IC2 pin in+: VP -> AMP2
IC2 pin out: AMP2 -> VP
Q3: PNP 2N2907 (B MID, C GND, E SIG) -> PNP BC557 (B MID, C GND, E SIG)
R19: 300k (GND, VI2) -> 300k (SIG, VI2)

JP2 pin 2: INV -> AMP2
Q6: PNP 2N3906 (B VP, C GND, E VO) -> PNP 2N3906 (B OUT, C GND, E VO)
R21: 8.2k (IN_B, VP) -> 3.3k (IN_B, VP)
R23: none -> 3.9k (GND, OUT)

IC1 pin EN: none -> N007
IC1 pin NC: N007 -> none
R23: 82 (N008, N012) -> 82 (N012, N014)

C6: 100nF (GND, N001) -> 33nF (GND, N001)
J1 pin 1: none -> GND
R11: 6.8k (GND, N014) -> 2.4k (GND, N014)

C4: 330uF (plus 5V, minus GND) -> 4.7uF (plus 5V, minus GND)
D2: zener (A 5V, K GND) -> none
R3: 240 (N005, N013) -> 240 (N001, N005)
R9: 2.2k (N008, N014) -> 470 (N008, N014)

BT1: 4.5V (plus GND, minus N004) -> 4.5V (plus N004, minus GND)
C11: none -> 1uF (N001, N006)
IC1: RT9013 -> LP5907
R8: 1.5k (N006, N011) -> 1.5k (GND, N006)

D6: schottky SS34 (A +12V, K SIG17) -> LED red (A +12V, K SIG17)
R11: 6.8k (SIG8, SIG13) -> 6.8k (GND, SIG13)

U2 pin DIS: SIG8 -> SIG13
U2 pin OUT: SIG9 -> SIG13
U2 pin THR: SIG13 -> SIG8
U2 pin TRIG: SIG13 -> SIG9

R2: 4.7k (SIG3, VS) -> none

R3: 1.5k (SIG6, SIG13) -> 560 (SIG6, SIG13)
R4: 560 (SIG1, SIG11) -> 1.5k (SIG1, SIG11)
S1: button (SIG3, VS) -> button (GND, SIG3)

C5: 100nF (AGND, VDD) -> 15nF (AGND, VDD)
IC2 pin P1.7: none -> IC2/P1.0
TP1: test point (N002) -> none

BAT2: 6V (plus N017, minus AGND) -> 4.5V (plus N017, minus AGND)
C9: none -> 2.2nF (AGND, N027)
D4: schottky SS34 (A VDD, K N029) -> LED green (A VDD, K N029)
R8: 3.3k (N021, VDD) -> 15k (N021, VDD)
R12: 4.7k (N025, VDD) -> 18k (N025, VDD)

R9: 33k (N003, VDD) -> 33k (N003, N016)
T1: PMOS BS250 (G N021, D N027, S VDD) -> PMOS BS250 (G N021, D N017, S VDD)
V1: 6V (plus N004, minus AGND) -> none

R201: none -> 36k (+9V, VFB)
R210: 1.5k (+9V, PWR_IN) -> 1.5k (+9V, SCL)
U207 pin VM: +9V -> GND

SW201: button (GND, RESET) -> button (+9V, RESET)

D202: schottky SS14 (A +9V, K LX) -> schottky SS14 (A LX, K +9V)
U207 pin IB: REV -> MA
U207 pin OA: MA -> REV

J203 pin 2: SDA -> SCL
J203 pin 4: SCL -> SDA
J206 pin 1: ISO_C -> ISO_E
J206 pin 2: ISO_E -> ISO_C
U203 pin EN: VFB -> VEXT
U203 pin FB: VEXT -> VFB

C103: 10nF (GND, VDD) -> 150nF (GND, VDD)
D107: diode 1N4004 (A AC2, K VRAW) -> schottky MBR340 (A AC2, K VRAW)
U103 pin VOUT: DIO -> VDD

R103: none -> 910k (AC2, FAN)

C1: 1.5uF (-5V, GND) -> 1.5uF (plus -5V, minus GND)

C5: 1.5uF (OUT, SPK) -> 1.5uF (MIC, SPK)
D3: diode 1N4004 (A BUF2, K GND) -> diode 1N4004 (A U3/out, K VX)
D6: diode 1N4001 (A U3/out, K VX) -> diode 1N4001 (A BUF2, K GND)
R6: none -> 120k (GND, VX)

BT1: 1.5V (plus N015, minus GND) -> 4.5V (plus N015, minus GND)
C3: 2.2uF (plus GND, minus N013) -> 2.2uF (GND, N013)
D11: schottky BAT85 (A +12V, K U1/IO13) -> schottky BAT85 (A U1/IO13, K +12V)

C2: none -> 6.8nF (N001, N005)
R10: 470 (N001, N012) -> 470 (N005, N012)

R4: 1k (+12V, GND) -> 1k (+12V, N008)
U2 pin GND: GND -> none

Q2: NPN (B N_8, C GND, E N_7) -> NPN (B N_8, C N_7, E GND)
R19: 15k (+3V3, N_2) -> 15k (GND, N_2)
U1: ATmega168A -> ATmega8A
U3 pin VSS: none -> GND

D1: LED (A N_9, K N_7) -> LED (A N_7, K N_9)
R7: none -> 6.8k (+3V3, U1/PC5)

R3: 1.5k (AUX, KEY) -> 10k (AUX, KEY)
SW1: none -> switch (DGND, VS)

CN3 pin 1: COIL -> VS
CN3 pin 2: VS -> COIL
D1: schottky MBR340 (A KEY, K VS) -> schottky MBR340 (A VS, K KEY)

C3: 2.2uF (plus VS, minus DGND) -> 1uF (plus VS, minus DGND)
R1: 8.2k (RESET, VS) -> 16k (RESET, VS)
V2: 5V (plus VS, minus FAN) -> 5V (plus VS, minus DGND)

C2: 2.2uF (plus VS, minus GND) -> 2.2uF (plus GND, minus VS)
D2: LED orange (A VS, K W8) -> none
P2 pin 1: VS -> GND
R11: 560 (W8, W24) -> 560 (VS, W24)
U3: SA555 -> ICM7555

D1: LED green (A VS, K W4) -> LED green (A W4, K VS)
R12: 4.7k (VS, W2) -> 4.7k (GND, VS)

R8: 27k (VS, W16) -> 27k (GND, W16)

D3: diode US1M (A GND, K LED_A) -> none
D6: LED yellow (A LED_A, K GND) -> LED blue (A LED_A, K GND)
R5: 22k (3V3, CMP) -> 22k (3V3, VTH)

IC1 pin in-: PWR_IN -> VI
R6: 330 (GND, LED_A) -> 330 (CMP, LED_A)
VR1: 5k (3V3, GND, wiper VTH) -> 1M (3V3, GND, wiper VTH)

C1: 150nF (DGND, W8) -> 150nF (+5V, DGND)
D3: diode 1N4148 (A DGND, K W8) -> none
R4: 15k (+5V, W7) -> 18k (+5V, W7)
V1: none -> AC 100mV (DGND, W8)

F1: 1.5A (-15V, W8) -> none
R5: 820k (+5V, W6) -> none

### Exercise goal
Scan the records above for the lines holding "D6: diode 1N4001" and "D1: schottky MBR340". Transcribe those two and every line between them word for word, and no others.

### Response area
D6: diode 1N4001 (A U3/out, K VX) -> diode 1N4001 (A BUF2, K GND)
R6: none -> 120k (GND, VX)

BT1: 1.5V (plus N015, minus GND) -> 4.5V (plus N015, minus GND)
C3: 2.2uF (plus GND, minus N013) -> 2.2uF (GND, N013)
D11: schottky BAT85 (A +12V, K U1/IO13) -> schottky BAT85 (A U1/IO13, K +12V)

C2: none -> 6.8nF (N001, N005)
R10: 470 (N001, N012) -> 470 (N005, N012)

R4: 1k (+12V, GND) -> 1k (+12V, N008)
U2 pin GND: GND -> none

Q2: NPN (B N_8, C GND, E N_7) -> NPN (B N_8, C N_7, E GND)
R19: 15k (+3V3, N_2) -> 15k (GND, N_2)
U1: ATmega168A -> ATmega8A
U3 pin VSS: none -> GND

D1: LED (A N_9, K N_7) -> LED (A N_7, K N_9)
R7: none -> 6.8k (+3V3, U1/PC5)

R3: 1.5k (AUX, KEY) -> 10k (AUX, KEY)
SW1: none -> switch (DGND, VS)

CN3 pin 1: COIL -> VS
CN3 pin 2: VS -> COIL
D1: schottky MBR340 (A KEY, K VS) -> schottky MBR340 (A VS, K KEY)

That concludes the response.